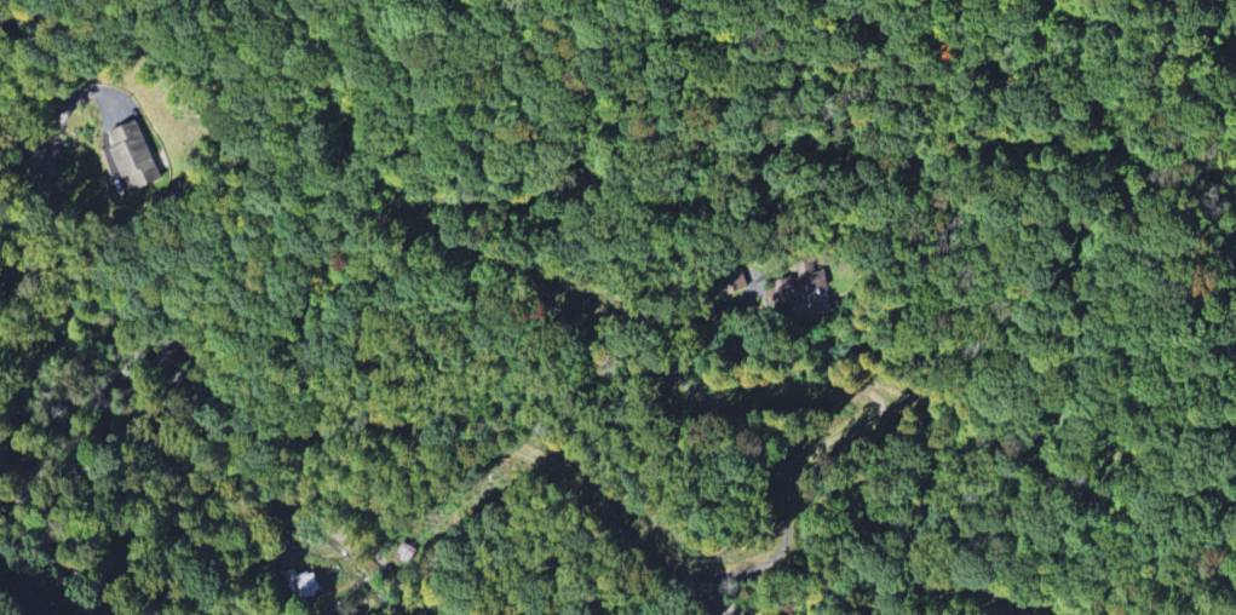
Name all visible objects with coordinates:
building: (131, 155)
road: (36, 257)
building: (734, 282)
road: (158, 354)
road: (715, 575)
building: (301, 584)
road: (25, 596)

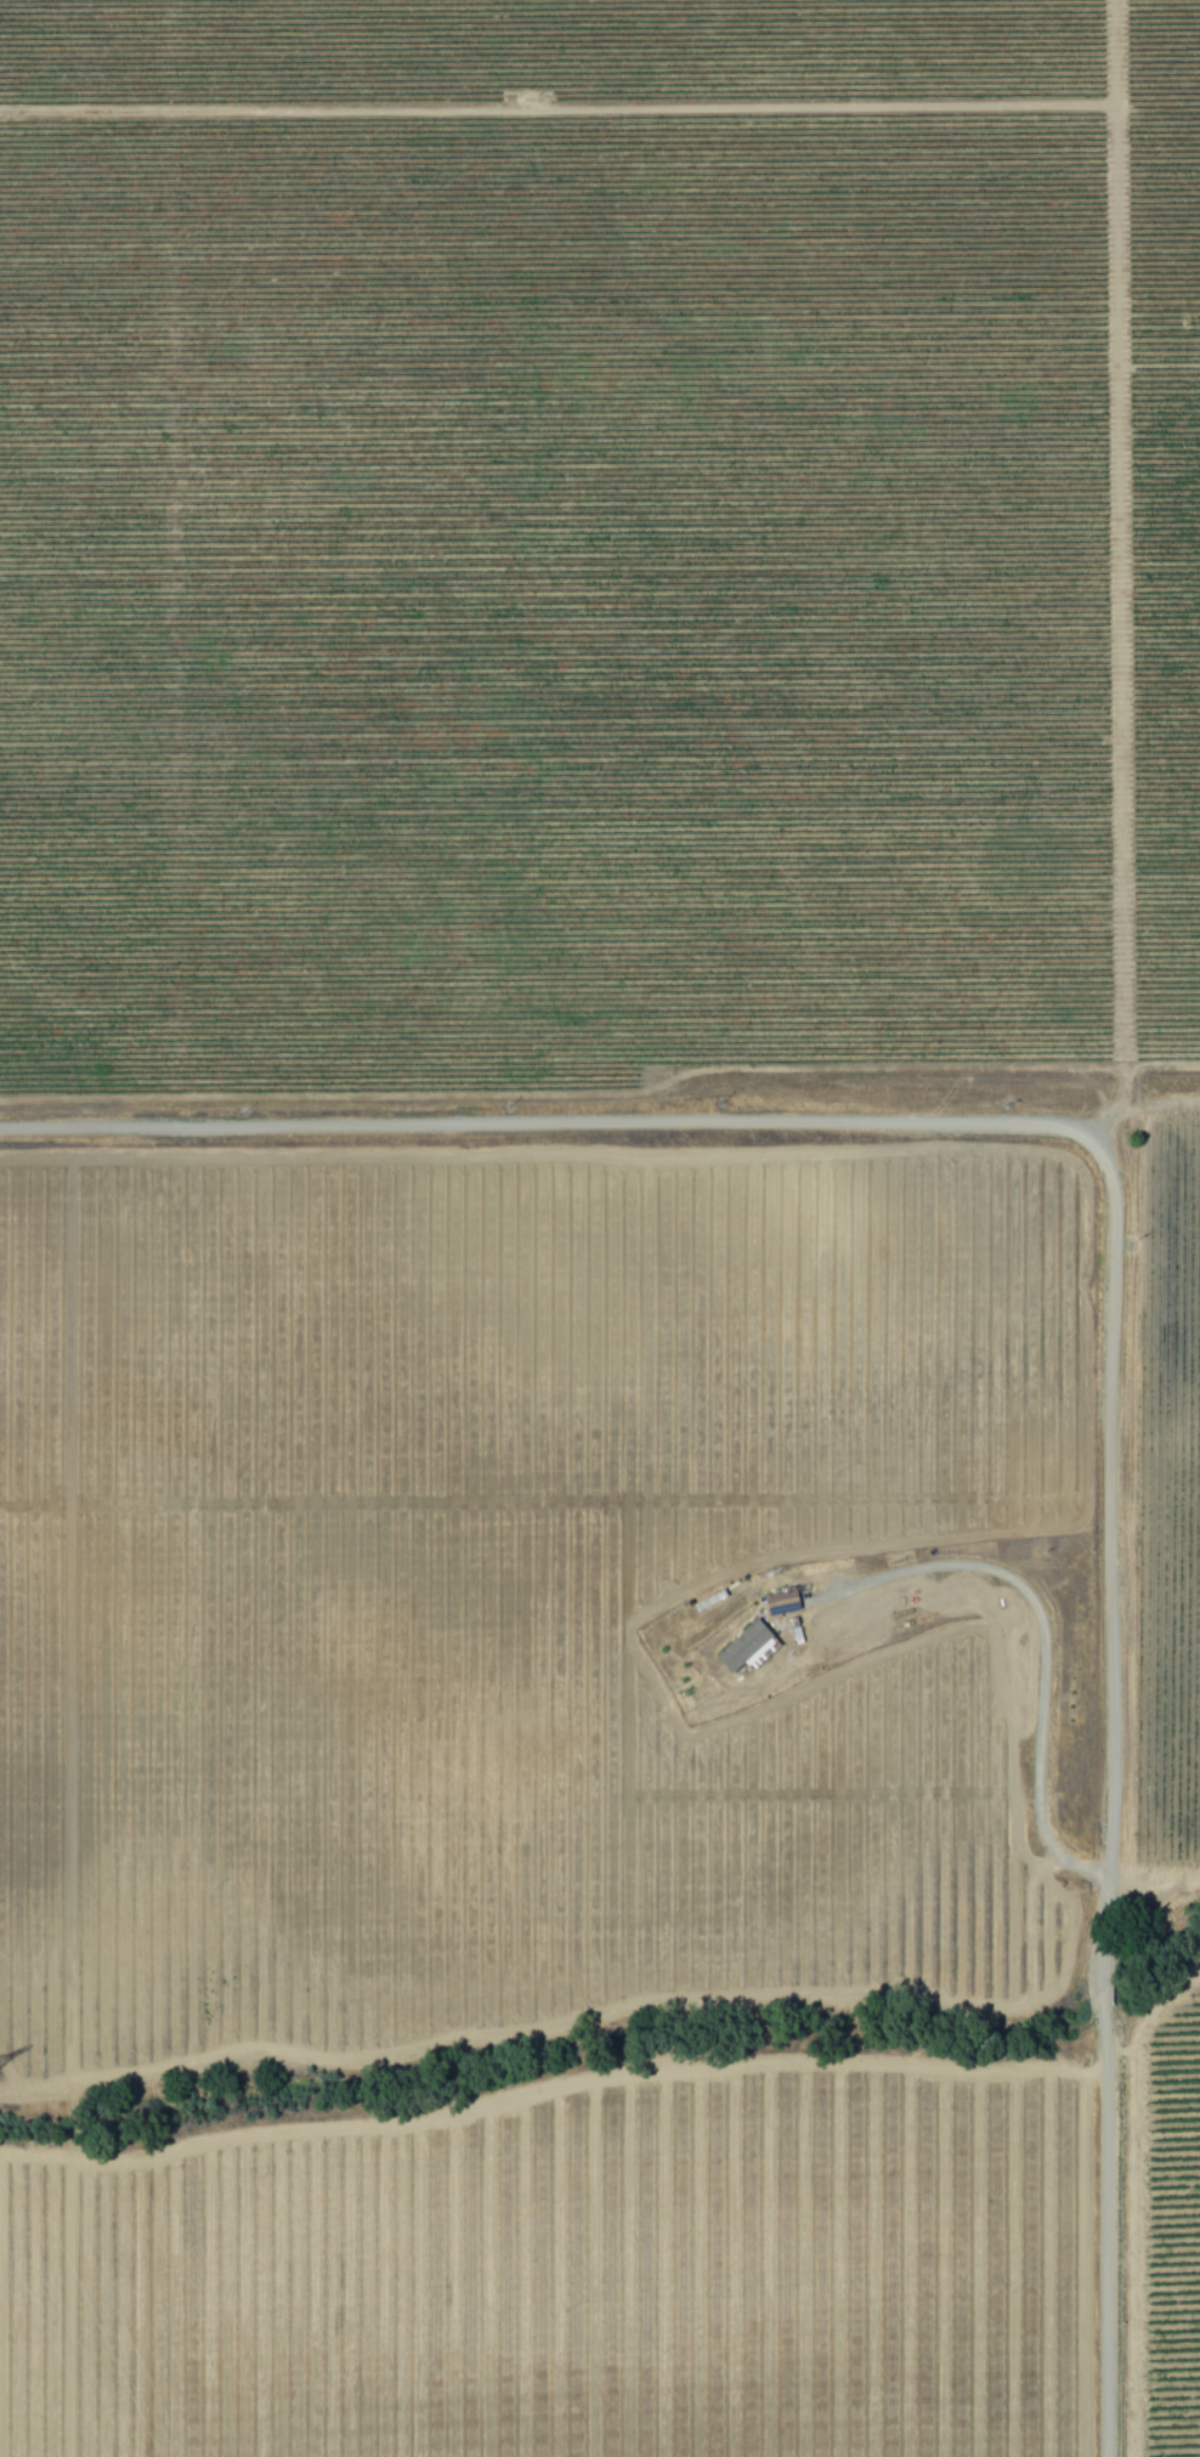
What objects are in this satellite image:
road: (527, 1130)
road: (1111, 1531)
building: (778, 1602)
road: (1040, 1635)
building: (739, 1645)
road: (1153, 1902)
road: (1101, 1994)
road: (1108, 2240)

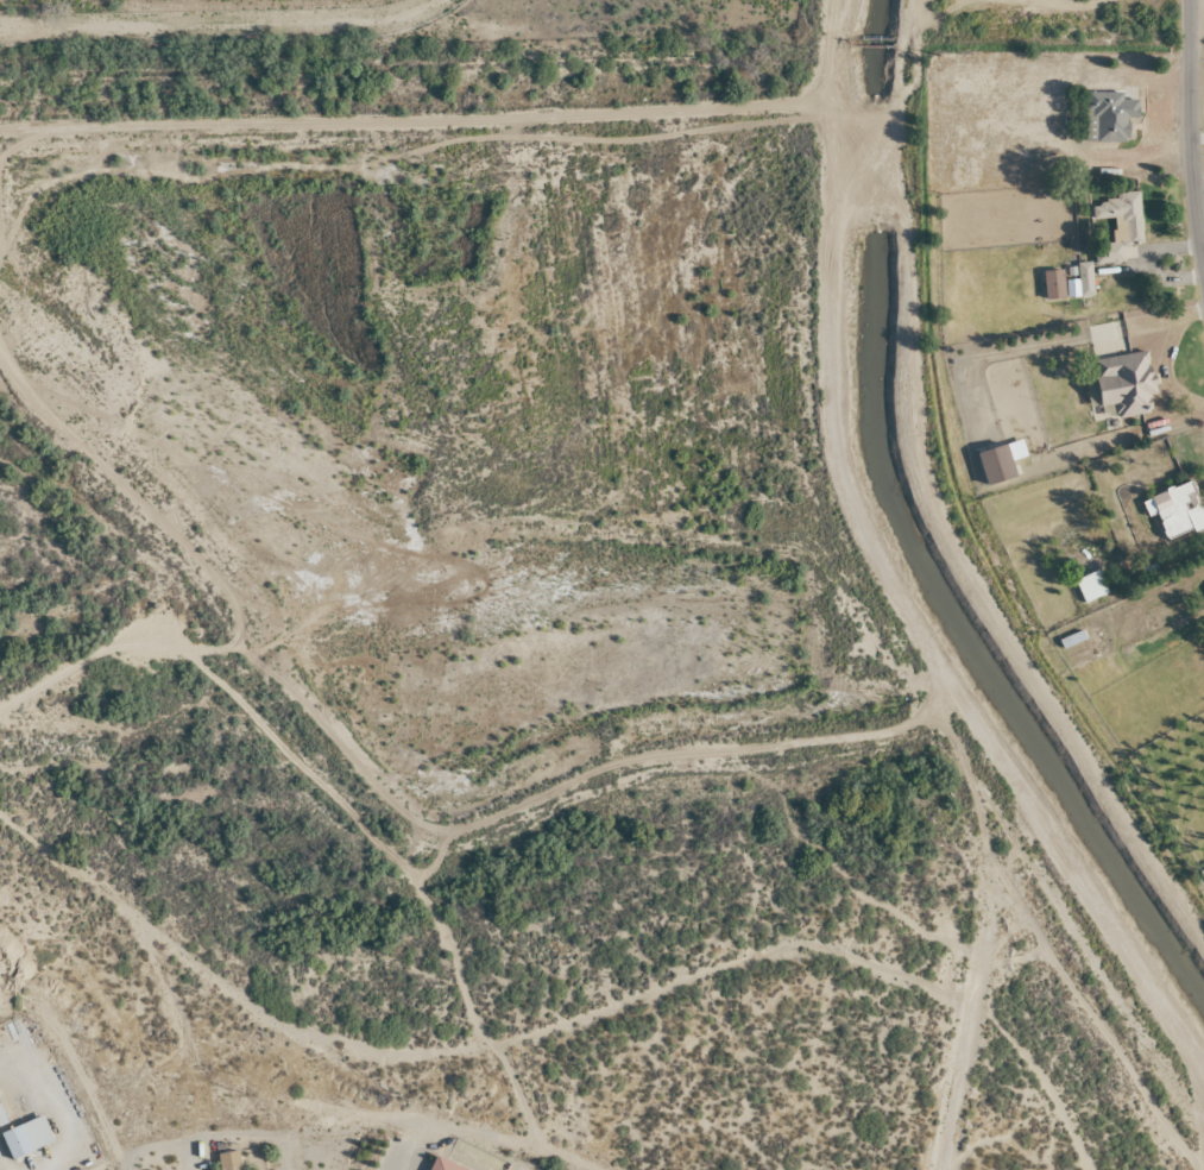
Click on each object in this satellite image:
road: (219, 24)
building: (1109, 115)
road: (1189, 137)
building: (1118, 225)
building: (1079, 282)
building: (1120, 385)
building: (993, 463)
building: (1176, 511)
building: (1088, 586)
building: (1070, 639)
building: (441, 1165)

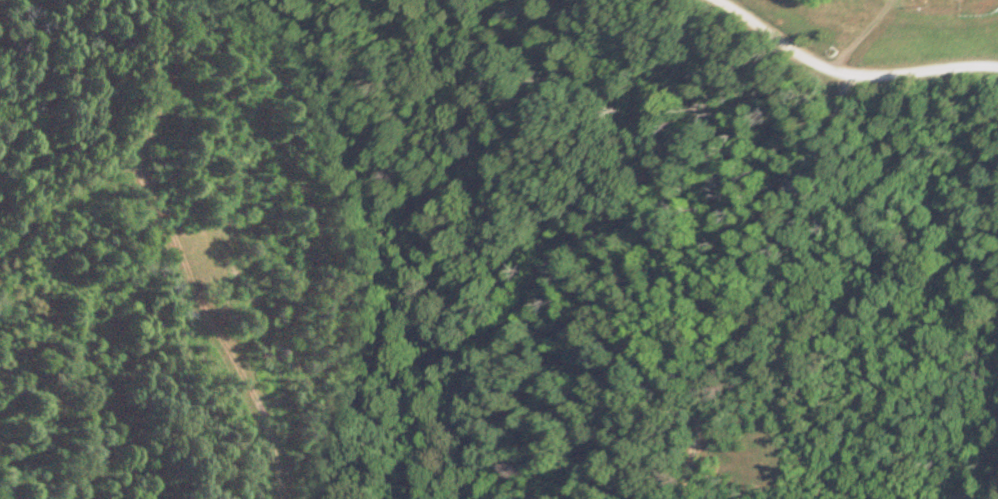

━━━━━━━━━━━━━━━━━━━━

:: EXERCISE ::
Word for word, repeat the data above with the pictures left out.

:: ANSWER TO THIS EXERCISE ::
Name all visible objects with coordinates:
building: (131, 155)
road: (36, 257)
building: (734, 282)
road: (158, 354)
road: (715, 575)
building: (301, 584)
road: (25, 596)

What objects are in this satellite image:
road: (527, 1130)
road: (1111, 1531)
building: (778, 1602)
road: (1040, 1635)
building: (739, 1645)
road: (1153, 1902)
road: (1101, 1994)
road: (1108, 2240)

Click on each object in this satellite image:
road: (219, 24)
building: (1109, 115)
road: (1189, 137)
building: (1118, 225)
building: (1079, 282)
building: (1120, 385)
building: (993, 463)
building: (1176, 511)
building: (1088, 586)
building: (1070, 639)
building: (441, 1165)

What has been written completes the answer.